> Task description:
Arrange every line of the material below as a numbered list, skipping blank lines and leaving out the pictures.
**** Records provided
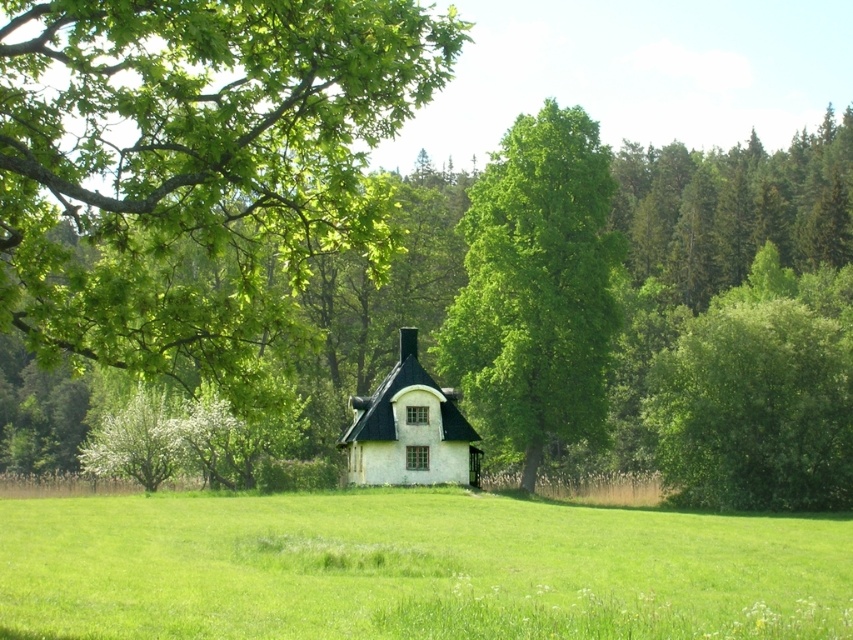
Based on the photo, who is higher up, green grassy field at center or green leafy tree at center?

green leafy tree at center is higher up.

Which is in front, point (18, 611) or point (495, 176)?

Positioned in front is point (18, 611).

The height and width of the screenshot is (640, 853). In order to click on green grassy field at center in this screenshot , I will do `click(412, 568)`.

Who is positioned more to the right, green leafy tree at center or white matte cottage at center?

Positioned to the right is green leafy tree at center.

Does green leafy tree at center have a larger size compared to white matte cottage at center?

Yes.

Which is in front, point (541, 433) or point (392, 413)?

Point (392, 413) is more forward.

Where is `green leafy tree at center`? The width and height of the screenshot is (853, 640). green leafy tree at center is located at coordinates (537, 285).

Can you confirm if green grassy field at center is smaller than white matte cottage at center?

No.

Does point (813, 522) lie in front of point (396, 401)?

Yes, point (813, 522) is in front of point (396, 401).

Describe the element at coordinates (412, 568) in the screenshot. I see `green grassy field at center` at that location.

Where is `green grassy field at center`? The image size is (853, 640). green grassy field at center is located at coordinates (412, 568).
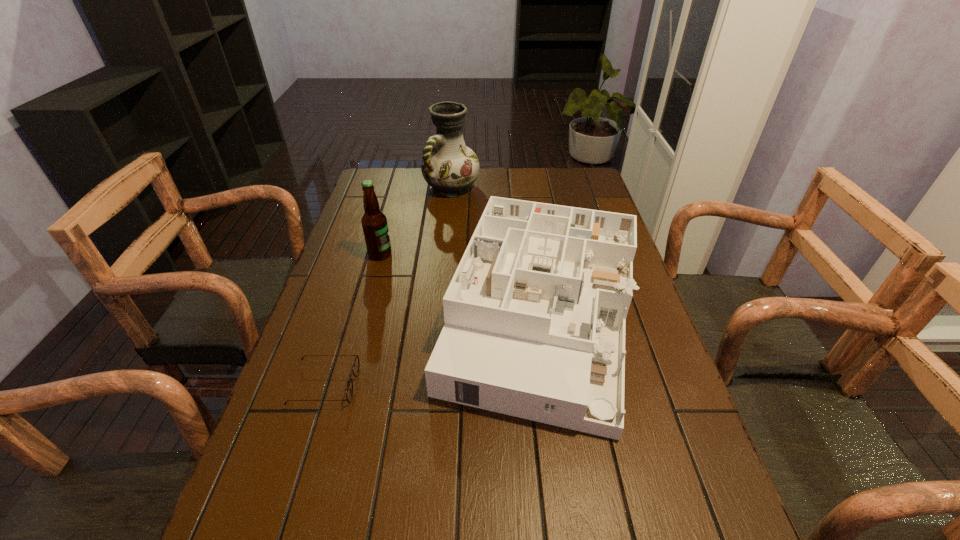
Where is `beer bottle present at the left edge`? beer bottle present at the left edge is located at coordinates (374, 222).

Find the location of a particular element. The height and width of the screenshot is (540, 960). sunglasses located at the left edge is located at coordinates (349, 393).

Find the location of a particular element. The image size is (960, 540). object that is at the right edge is located at coordinates (535, 314).

In the image, there is a desktop. At what (x,y) coordinates should I click in order to perform the action: click on blank space at the far edge. Please return your answer as a coordinate pair (x, y). Looking at the image, I should click on (495, 170).

You are a GUI agent. You are given a task and a screenshot of the screen. Output one action in this format:
    pyautogui.click(x=<x>, y=<y>)
    Task: Click on the vacant space at the left edge of the desktop
    
    Given the screenshot: What is the action you would take?
    pyautogui.click(x=389, y=204)

This screenshot has width=960, height=540. What are the coordinates of `vacant space at the right edge of the desktop` in the screenshot? It's located at (697, 441).

You are a GUI agent. You are given a task and a screenshot of the screen. Output one action in this format:
    pyautogui.click(x=<x>, y=<y>)
    Task: Click on the vacant point at the far right corner
    
    Given the screenshot: What is the action you would take?
    pyautogui.click(x=555, y=177)

The width and height of the screenshot is (960, 540). Identify the location of blank region between the beer bottle and the shortest object. (352, 320).

Identify the location of free spot between the beer bottle and the sunglasses. (352, 320).

Identify the location of free space between the tallest object and the sunglasses. (388, 286).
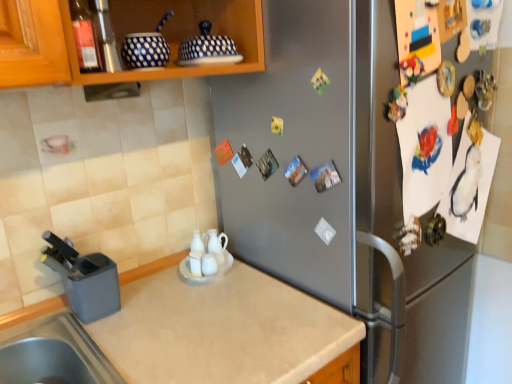
This screenshot has width=512, height=384. Find the location of `free point above beige laminate countertop at lower left (from a real-world perspective)`. free point above beige laminate countertop at lower left (from a real-world perspective) is located at coordinates (180, 325).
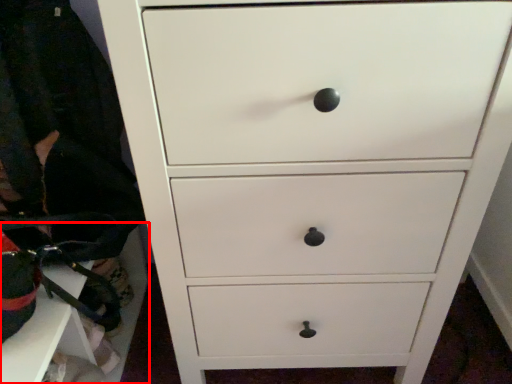
Question: Observing the image, what is the correct spatial positioning of cabinetry (annotated by the red box) in reference to clothing?

Choices:
 (A) left
 (B) right

Answer: (A)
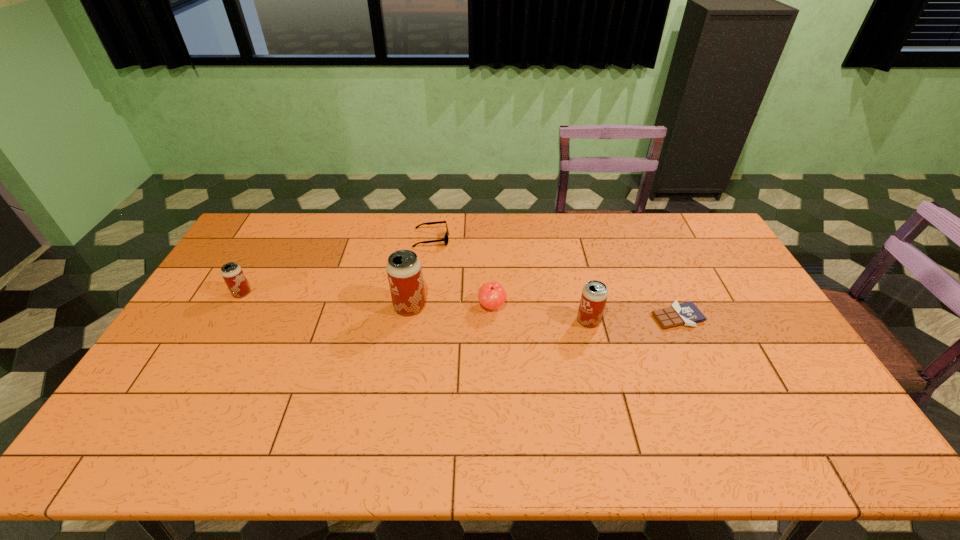
The image size is (960, 540). Find the location of `free space between the fourth object from left to right and the leftmost beer can`. free space between the fourth object from left to right and the leftmost beer can is located at coordinates (367, 300).

At what (x,y) coordinates should I click in order to perform the action: click on free space that is in between the chocolate bar and the leftmost object. Please return your answer as a coordinate pair (x, y). The width and height of the screenshot is (960, 540). Looking at the image, I should click on (460, 305).

This screenshot has width=960, height=540. I want to click on free space between the fifth tallest object and the shortest object, so click(554, 278).

At what (x,y) coordinates should I click in order to perform the action: click on free space between the sunglasses and the fifth shortest object. Please return your answer as a coordinate pair (x, y). The image size is (960, 540). Looking at the image, I should click on (510, 280).

This screenshot has width=960, height=540. What are the coordinates of `object that stands as the second closest to the farthest object` in the screenshot? It's located at (491, 295).

At what (x,y) coordinates should I click in order to perform the action: click on object that is the nearest to the tallest object. Please return your answer as a coordinate pair (x, y). The height and width of the screenshot is (540, 960). Looking at the image, I should click on (491, 295).

Select which beer can appears as the second closest to the second shortest object. Please provide its 2D coordinates. Your answer should be formatted as a tuple, i.e. [(x, y)], where the tuple contains the x and y coordinates of a point satisfying the conditions above.

[(594, 295)]

Select which beer can is the second closest to the leftmost beer can. Please provide its 2D coordinates. Your answer should be formatted as a tuple, i.e. [(x, y)], where the tuple contains the x and y coordinates of a point satisfying the conditions above.

[(594, 295)]

Locate an element on the screen. This screenshot has height=540, width=960. blank area in the image that satisfies the following two spatial constraints: 1. on the front-facing side of the sunglasses; 2. on the left side of the second shortest beer can is located at coordinates (420, 321).

Locate an element on the screen. free space that satisfies the following two spatial constraints: 1. on the front-facing side of the fifth tallest object; 2. on the right side of the second tallest beer can is located at coordinates (420, 321).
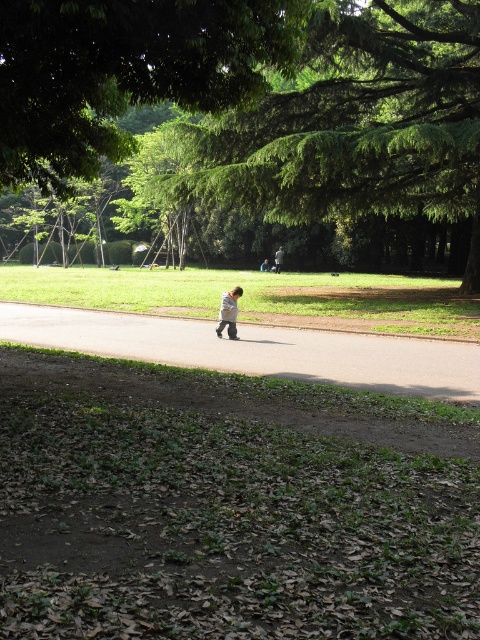
Question: Observing the image, what is the correct spatial positioning of green leafy tree at upper center in reference to smooth asphalt path at center?

Choices:
 (A) right
 (B) left

Answer: (B)

Question: Which point is farther from the camera taking this photo?

Choices:
 (A) (25, 176)
 (B) (226, 305)
 (C) (279, 260)

Answer: (C)

Question: Does green leafy tree at upper center have a smaller size compared to smooth asphalt path at center?

Choices:
 (A) no
 (B) yes

Answer: (B)

Question: Based on their relative distances, which object is farther from the smooth asphalt path at center?

Choices:
 (A) light gray fabric jacket at center
 (B) light gray cotton shirt at center
 (C) green leafy tree at upper center

Answer: (A)

Question: Which point is farther to the camera?

Choices:
 (A) light gray cotton shirt at center
 (B) green leafy tree at center
 (C) light gray fabric jacket at center
 (D) green leafy tree at upper center

Answer: (C)

Question: Can you confirm if green leafy tree at center is bigger than light gray cotton shirt at center?

Choices:
 (A) yes
 (B) no

Answer: (A)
********
> Your response:
1. Based on the photo, who is higher up, green grassy field at center or green leafy tree at center?
2. green leafy tree at center is higher up.
3. Which is in front, point (18, 611) or point (495, 176)?
4. Positioned in front is point (18, 611).
5. The height and width of the screenshot is (640, 853). In order to click on green grassy field at center in this screenshot , I will do `click(412, 568)`.
6. Who is positioned more to the right, green leafy tree at center or white matte cottage at center?
7. Positioned to the right is green leafy tree at center.
8. Does green leafy tree at center have a larger size compared to white matte cottage at center?
9. Yes.
10. Which is in front, point (541, 433) or point (392, 413)?
11. Point (392, 413) is more forward.
12. Where is `green leafy tree at center`? The width and height of the screenshot is (853, 640). green leafy tree at center is located at coordinates (537, 285).
13. Can you confirm if green grassy field at center is smaller than white matte cottage at center?
14. No.
15. Does point (813, 522) lie in front of point (396, 401)?
16. Yes, point (813, 522) is in front of point (396, 401).
17. Describe the element at coordinates (412, 568) in the screenshot. I see `green grassy field at center` at that location.
18. Where is `green grassy field at center`? The image size is (853, 640). green grassy field at center is located at coordinates (412, 568).
19. Where is `beer bottle present at the left edge`? beer bottle present at the left edge is located at coordinates (374, 222).
20. Find the location of a particular element. The height and width of the screenshot is (540, 960). sunglasses located at the left edge is located at coordinates (349, 393).
21. Find the location of a particular element. The image size is (960, 540). object that is at the right edge is located at coordinates (535, 314).
22. In the image, there is a desktop. At what (x,y) coordinates should I click in order to perform the action: click on blank space at the far edge. Please return your answer as a coordinate pair (x, y). Looking at the image, I should click on (495, 170).
23. You are a GUI agent. You are given a task and a screenshot of the screen. Output one action in this format:
24.     pyautogui.click(x=<x>, y=<y>)
25.     Task: Click on the vacant space at the left edge of the desktop
26.     Given the screenshot: What is the action you would take?
27.     pyautogui.click(x=389, y=204)
28. This screenshot has width=960, height=540. What are the coordinates of `vacant space at the right edge of the desktop` in the screenshot? It's located at (697, 441).
29. You are a GUI agent. You are given a task and a screenshot of the screen. Output one action in this format:
30.     pyautogui.click(x=<x>, y=<y>)
31.     Task: Click on the vacant point at the far right corner
32.     Given the screenshot: What is the action you would take?
33.     pyautogui.click(x=555, y=177)
34. The width and height of the screenshot is (960, 540). Identify the location of blank region between the beer bottle and the shortest object. (352, 320).
35. Identify the location of free spot between the beer bottle and the sunglasses. (352, 320).
36. Identify the location of free space between the tallest object and the sunglasses. (388, 286).
37. This screenshot has width=512, height=384. Find the location of `free point above beige laminate countertop at lower left (from a real-world perspective)`. free point above beige laminate countertop at lower left (from a real-world perspective) is located at coordinates (180, 325).
38. Question: Observing the image, what is the correct spatial positioning of cabinetry (annotated by the red box) in reference to clothing?
39. Choices:
40.  (A) left
41.  (B) right
42. Answer: (A)
43. The image size is (960, 540). Find the location of `free space between the fourth object from left to right and the leftmost beer can`. free space between the fourth object from left to right and the leftmost beer can is located at coordinates (367, 300).
44. At what (x,y) coordinates should I click in order to perform the action: click on free space that is in between the chocolate bar and the leftmost object. Please return your answer as a coordinate pair (x, y). The width and height of the screenshot is (960, 540). Looking at the image, I should click on (460, 305).
45. This screenshot has width=960, height=540. I want to click on free space between the fifth tallest object and the shortest object, so click(554, 278).
46. At what (x,y) coordinates should I click in order to perform the action: click on free space between the sunglasses and the fifth shortest object. Please return your answer as a coordinate pair (x, y). The image size is (960, 540). Looking at the image, I should click on (510, 280).
47. This screenshot has width=960, height=540. What are the coordinates of `object that stands as the second closest to the farthest object` in the screenshot? It's located at (491, 295).
48. At what (x,y) coordinates should I click in order to perform the action: click on object that is the nearest to the tallest object. Please return your answer as a coordinate pair (x, y). The height and width of the screenshot is (540, 960). Looking at the image, I should click on (491, 295).
49. Select which beer can appears as the second closest to the second shortest object. Please provide its 2D coordinates. Your answer should be formatted as a tuple, i.e. [(x, y)], where the tuple contains the x and y coordinates of a point satisfying the conditions above.
50. [(594, 295)]
51. Select which beer can is the second closest to the leftmost beer can. Please provide its 2D coordinates. Your answer should be formatted as a tuple, i.e. [(x, y)], where the tuple contains the x and y coordinates of a point satisfying the conditions above.
52. [(594, 295)]
53. Locate an element on the screen. This screenshot has height=540, width=960. blank area in the image that satisfies the following two spatial constraints: 1. on the front-facing side of the sunglasses; 2. on the left side of the second shortest beer can is located at coordinates (420, 321).
54. Locate an element on the screen. free space that satisfies the following two spatial constraints: 1. on the front-facing side of the fifth tallest object; 2. on the right side of the second tallest beer can is located at coordinates (420, 321).
55. Question: Observing the image, what is the correct spatial positioning of green leafy tree at upper center in reference to smooth asphalt path at center?
56. Choices:
57.  (A) right
58.  (B) left
59. Answer: (B)
60. Question: Which point is farther from the camera taking this photo?
61. Choices:
62.  (A) (25, 176)
63.  (B) (226, 305)
64.  (C) (279, 260)
65. Answer: (C)
66. Question: Does green leafy tree at upper center have a smaller size compared to smooth asphalt path at center?
67. Choices:
68.  (A) no
69.  (B) yes
70. Answer: (B)
71. Question: Based on their relative distances, which object is farther from the smooth asphalt path at center?
72. Choices:
73.  (A) light gray fabric jacket at center
74.  (B) light gray cotton shirt at center
75.  (C) green leafy tree at upper center
76. Answer: (A)
77. Question: Which point is farther to the camera?
78. Choices:
79.  (A) light gray cotton shirt at center
80.  (B) green leafy tree at center
81.  (C) light gray fabric jacket at center
82.  (D) green leafy tree at upper center
83. Answer: (C)
84. Question: Can you confirm if green leafy tree at center is bigger than light gray cotton shirt at center?
85. Choices:
86.  (A) yes
87.  (B) no
88. Answer: (A)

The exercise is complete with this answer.